What is needed: Exactly retype the lines below from the one containing "U2 pin VDD: VS -> CH" through the end of the listing. Leave pictures out.

▼

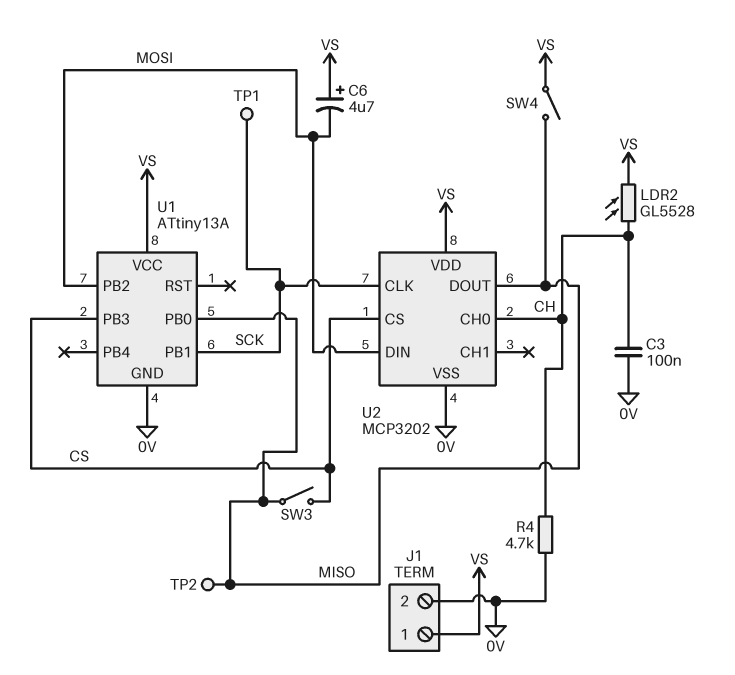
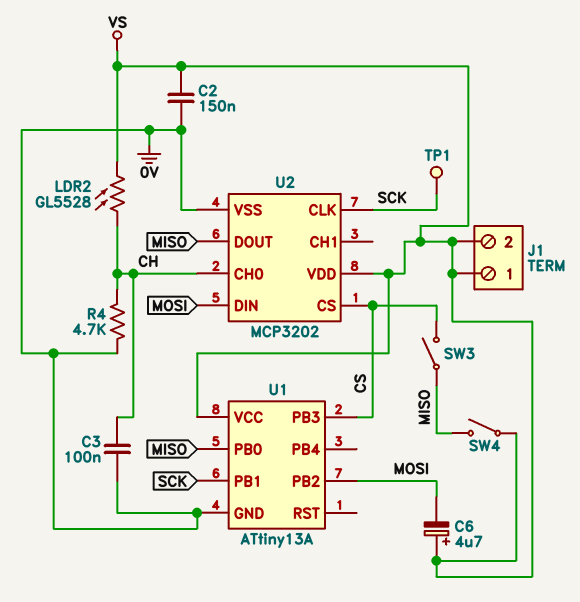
C2: none -> 150nF (0V, VS)
J1 pin 2: 0V -> VS
TP2: test point (MISO) -> none

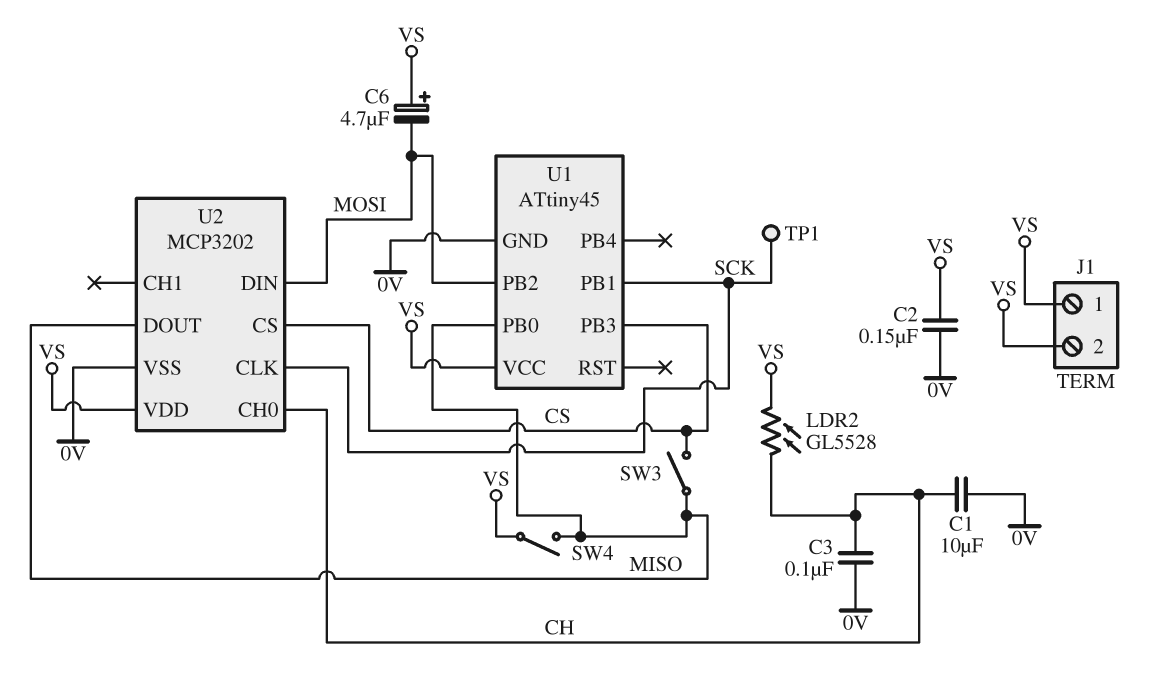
C1: none -> 10uF (0V, CH)
R4: 4.7k (0V, CH) -> none
U1: ATtiny13A -> ATtiny45

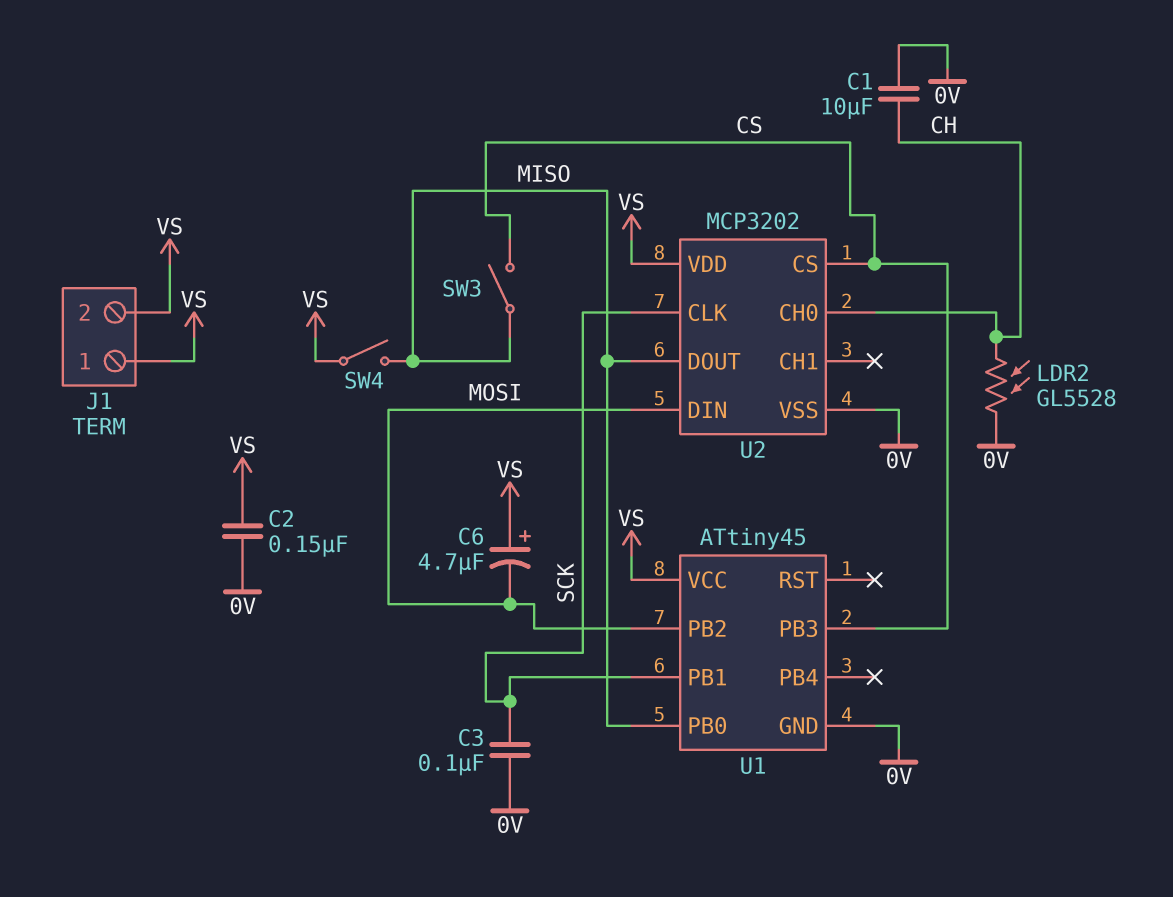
C3: 100nF (0V, CH) -> 100nF (0V, SCK)
LDR2: GL5528 (CH, VS) -> GL5528 (0V, CH)
TP1: test point (SCK) -> none

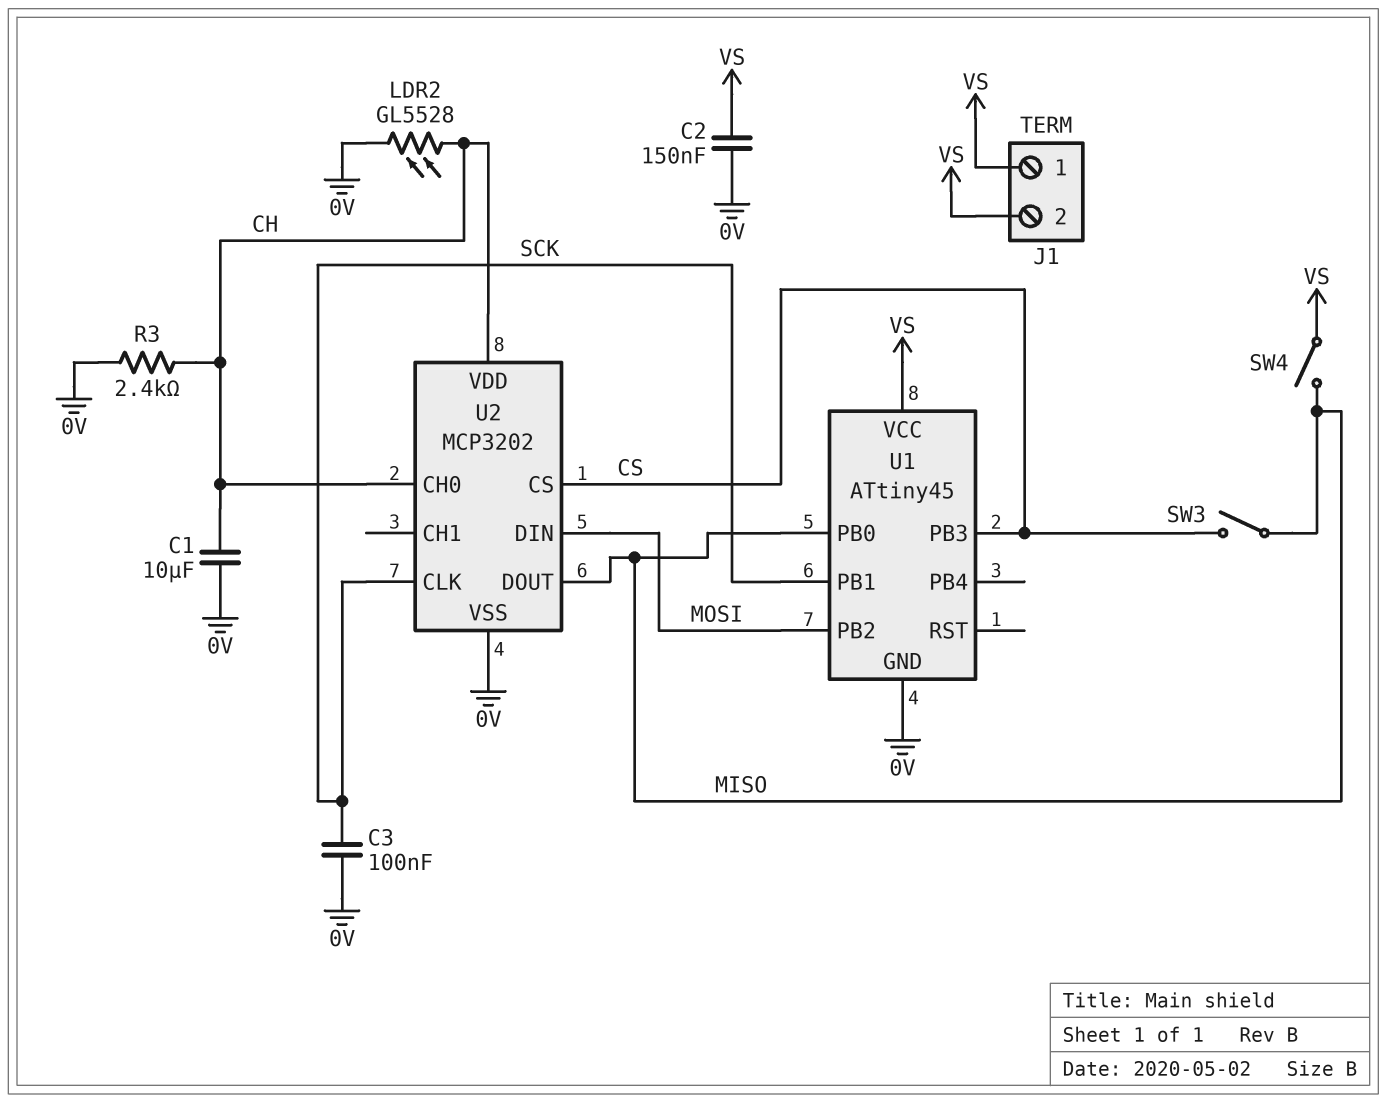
C6: 4.7uF (plus VS, minus MOSI) -> none
R3: none -> 2.4k (0V, CH)
U2 pin VDD: VS -> CH

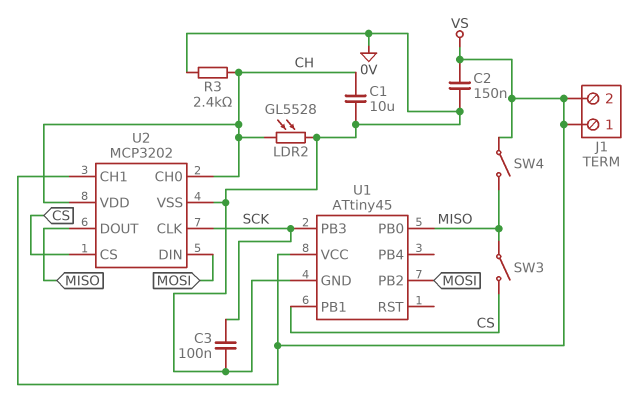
U1 pin PB1: SCK -> CS
U1 pin PB3: CS -> SCK
U2 pin CH1: none -> VS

▲

Task response:
U2 pin VDD: VS -> CH

U1 pin PB1: SCK -> CS
U1 pin PB3: CS -> SCK
U2 pin CH1: none -> VS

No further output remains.